Segment Open

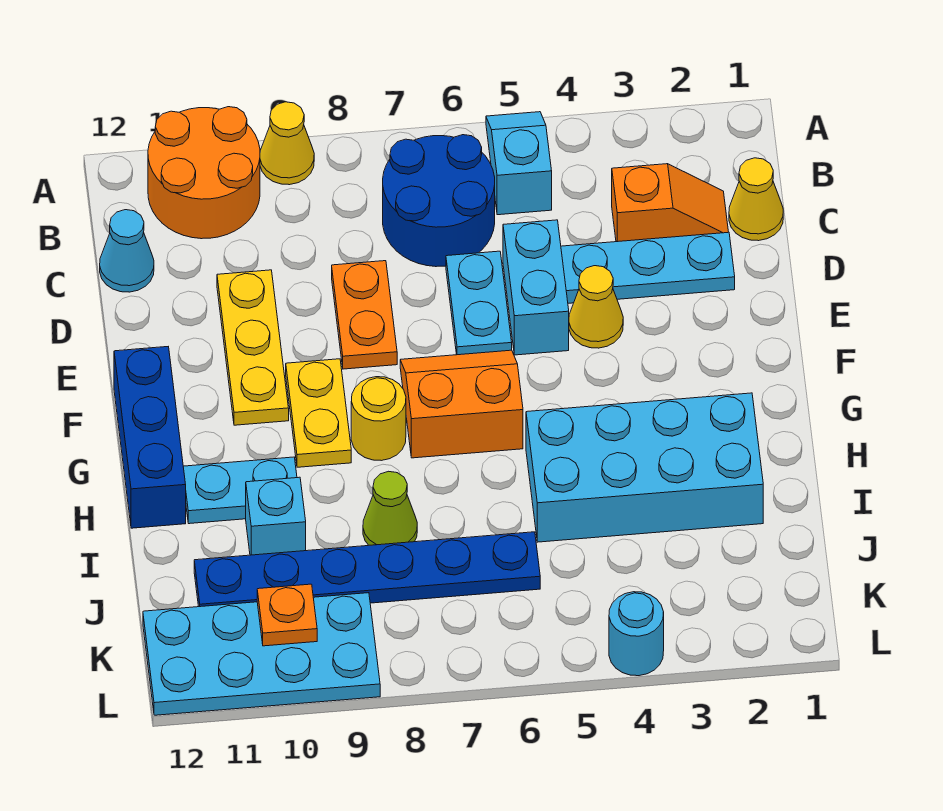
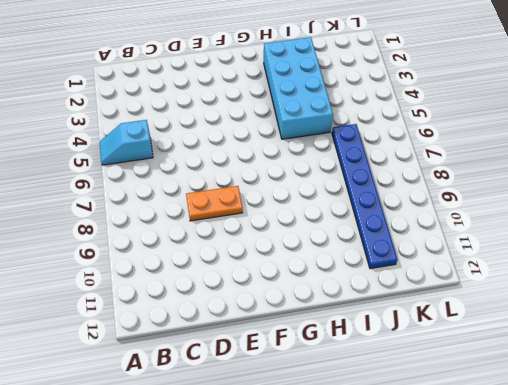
none -> yellow cone A9 level 1
none -> orange round brick A10:B11 level 1
none -> blue round brick B6:C7 level 1

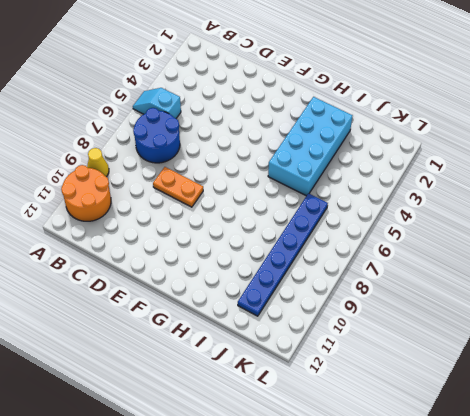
none -> yellow cone C1 level 1
none -> orange slope C2:C3 level 1 top 3
none -> cyan cone C12 level 1

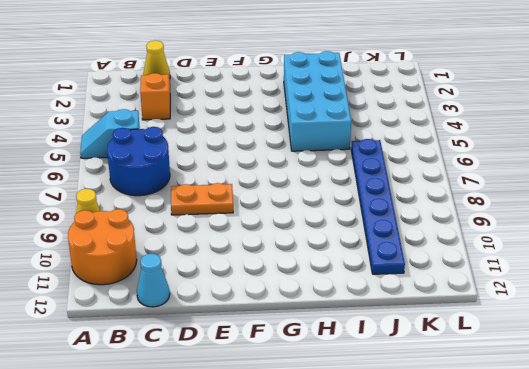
none -> cyan plate D2:D4 level 1
none -> cyan brick D5:E5 level 1
none -> cyan plate D6:E6 level 1

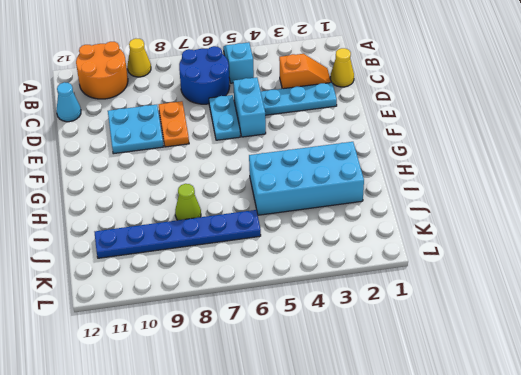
cyan plate D9:E10 level 1 -> yellow plate D10:F10 level 1
none -> yellow cone E4 level 1
none -> orange slope F6:G7 level 1 top G
none -> yellow plate F9:G9 level 1

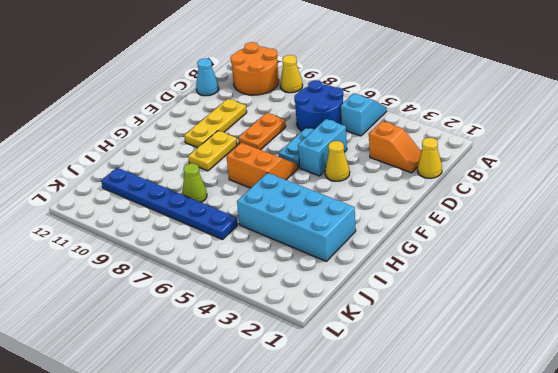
none -> cyan plate D2:D4 level 1
none -> blue brick F12:H12 level 1
none -> yellow round brick G8 level 1

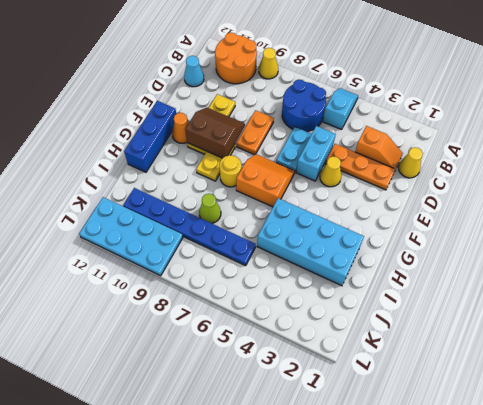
orange plate D2:D4 level 1 -> cyan plate D2:D4 level 1
brown slope E9:F10 level 2 top F -> none
orange cone F11 level 1 -> none
none -> cyan plate H10:H11 level 1
none -> cyan brick I10 level 1
none -> cyan round brick L4 level 1

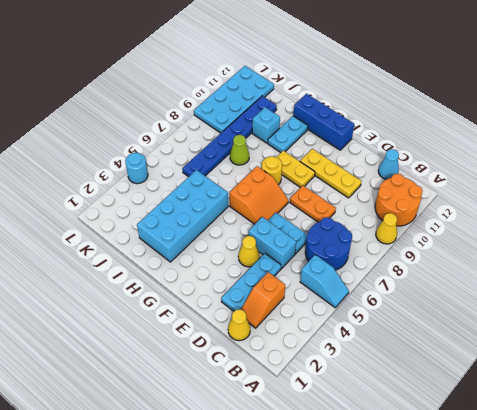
none -> orange plate K10 level 2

Segment Closed

YOUR ASSIGNMENT: The copy should match the records above exactly, except that pictures are dropped.

TASK ANSWER:
none -> yellow cone A9 level 1
none -> orange round brick A10:B11 level 1
none -> blue round brick B6:C7 level 1

none -> yellow cone C1 level 1
none -> orange slope C2:C3 level 1 top 3
none -> cyan cone C12 level 1

none -> cyan plate D2:D4 level 1
none -> cyan brick D5:E5 level 1
none -> cyan plate D6:E6 level 1

cyan plate D9:E10 level 1 -> yellow plate D10:F10 level 1
none -> yellow cone E4 level 1
none -> orange slope F6:G7 level 1 top G
none -> yellow plate F9:G9 level 1

none -> cyan plate D2:D4 level 1
none -> blue brick F12:H12 level 1
none -> yellow round brick G8 level 1

orange plate D2:D4 level 1 -> cyan plate D2:D4 level 1
brown slope E9:F10 level 2 top F -> none
orange cone F11 level 1 -> none
none -> cyan plate H10:H11 level 1
none -> cyan brick I10 level 1
none -> cyan round brick L4 level 1

none -> orange plate K10 level 2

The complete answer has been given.